Given data —

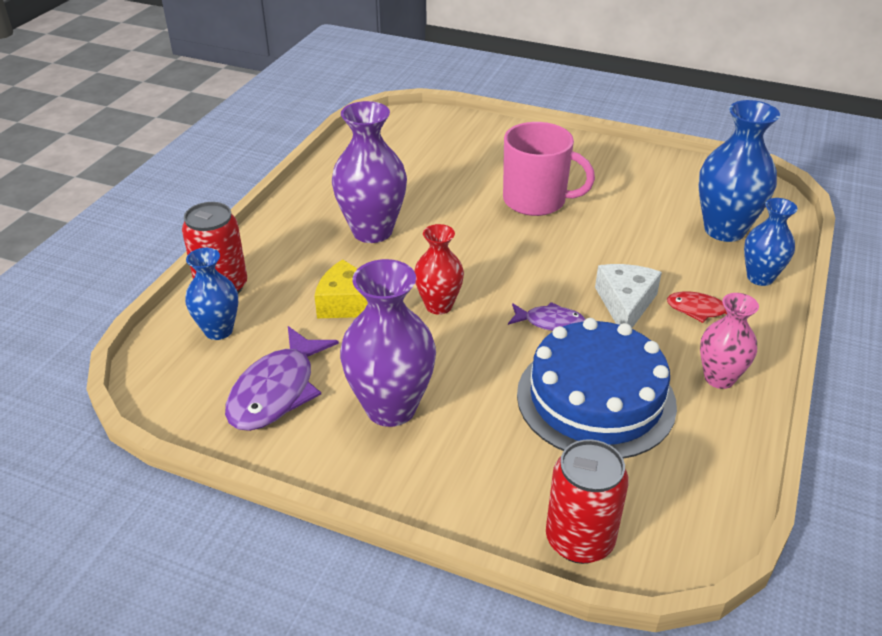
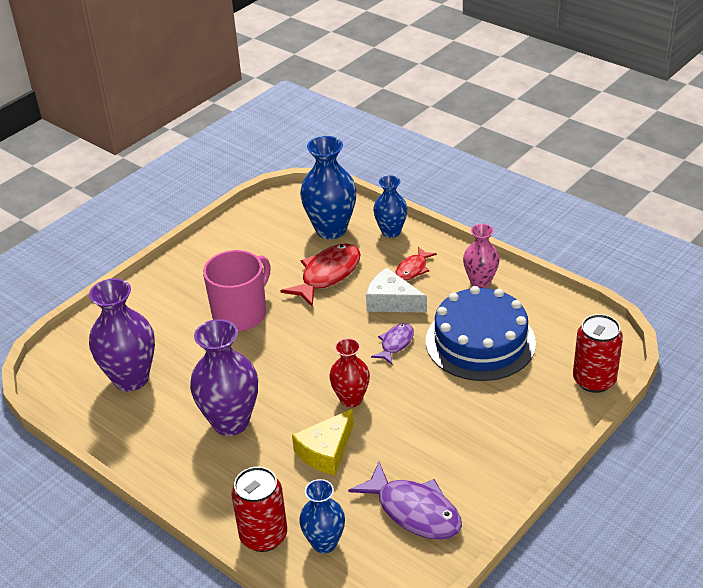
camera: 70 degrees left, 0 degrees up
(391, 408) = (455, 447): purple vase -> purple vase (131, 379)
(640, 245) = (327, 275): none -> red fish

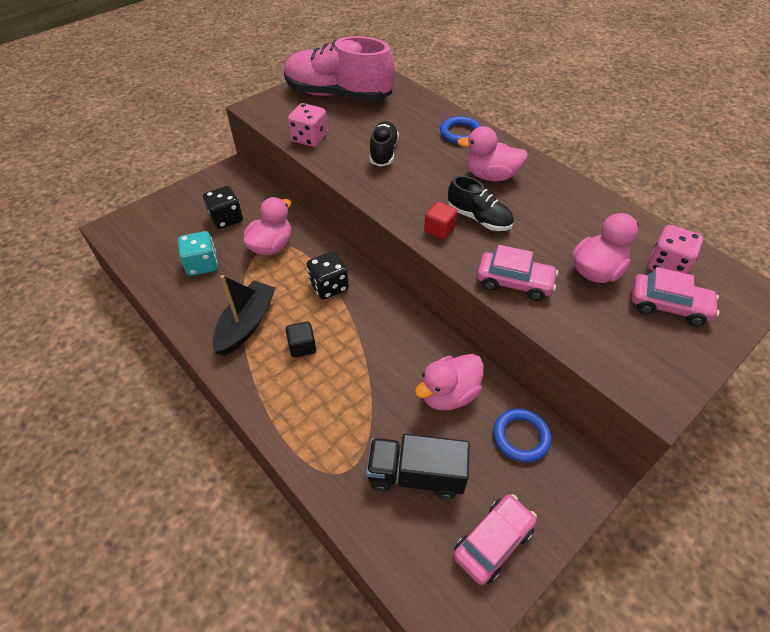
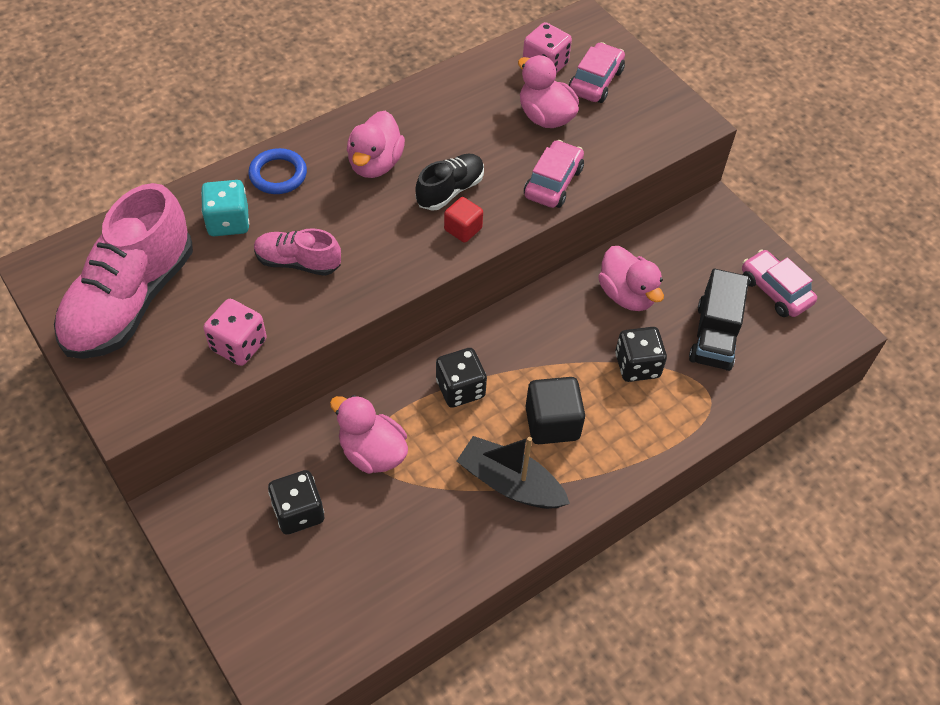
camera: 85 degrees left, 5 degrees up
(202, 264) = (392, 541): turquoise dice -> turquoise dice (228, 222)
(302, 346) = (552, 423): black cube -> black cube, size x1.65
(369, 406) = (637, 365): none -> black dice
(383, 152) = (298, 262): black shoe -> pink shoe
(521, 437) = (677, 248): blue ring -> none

Exercise aim —
The records must come back exactly, with their pictures removed.

Solution for this exercise —
camera: 70 degrees left, 0 degrees up
(391, 408) = (455, 447): purple vase -> purple vase (131, 379)
(640, 245) = (327, 275): none -> red fish

camera: 85 degrees left, 5 degrees up
(202, 264) = (392, 541): turquoise dice -> turquoise dice (228, 222)
(302, 346) = (552, 423): black cube -> black cube, size x1.65
(369, 406) = (637, 365): none -> black dice
(383, 152) = (298, 262): black shoe -> pink shoe
(521, 437) = (677, 248): blue ring -> none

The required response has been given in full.